**PROBLEM TO SOLVE:** Return the lines from the one containing "You are a GUI" to the one containing "Given the screenshot: What", reproducing them exactly and including both of those lines.

**EXTRACTED MATERIAL:**
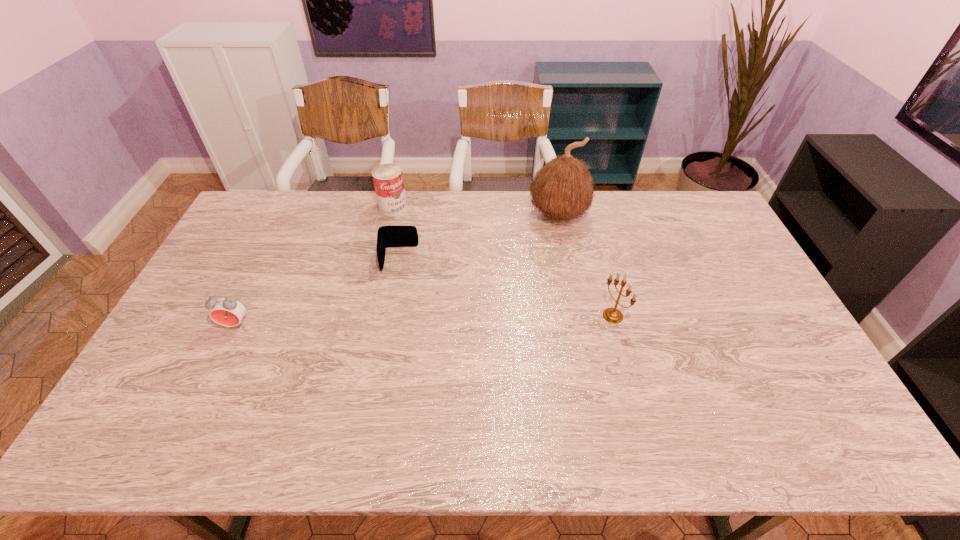
The width and height of the screenshot is (960, 540). I want to click on vacant spot on the desktop that is between the leftmost object and the candelabrum and is positioned on the surface of the tallest object, so click(x=470, y=319).

Identify the location of free space on the desktop that is between the leftmost object and the candelabrum and is positioned on the outer surface of the shortest object. The width and height of the screenshot is (960, 540). (395, 321).

You are a GUI agent. You are given a task and a screenshot of the screen. Output one action in this format:
    pyautogui.click(x=<x>, y=<y>)
    Task: Click on the vacant space on the desktop that is between the alarm clock and the candelabrum and is positioned on the front label of the can
    The width and height of the screenshot is (960, 540).
    Given the screenshot: What is the action you would take?
    pyautogui.click(x=478, y=319)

**RESULT OF THIS EXERCISE:**
You are a GUI agent. You are given a task and a screenshot of the screen. Output one action in this format:
    pyautogui.click(x=<x>, y=<y>)
    Task: Click on the vacant space on the desktop that is between the alarm clock and the candelabrum and is positioned on the front label of the can
    The width and height of the screenshot is (960, 540).
    Given the screenshot: What is the action you would take?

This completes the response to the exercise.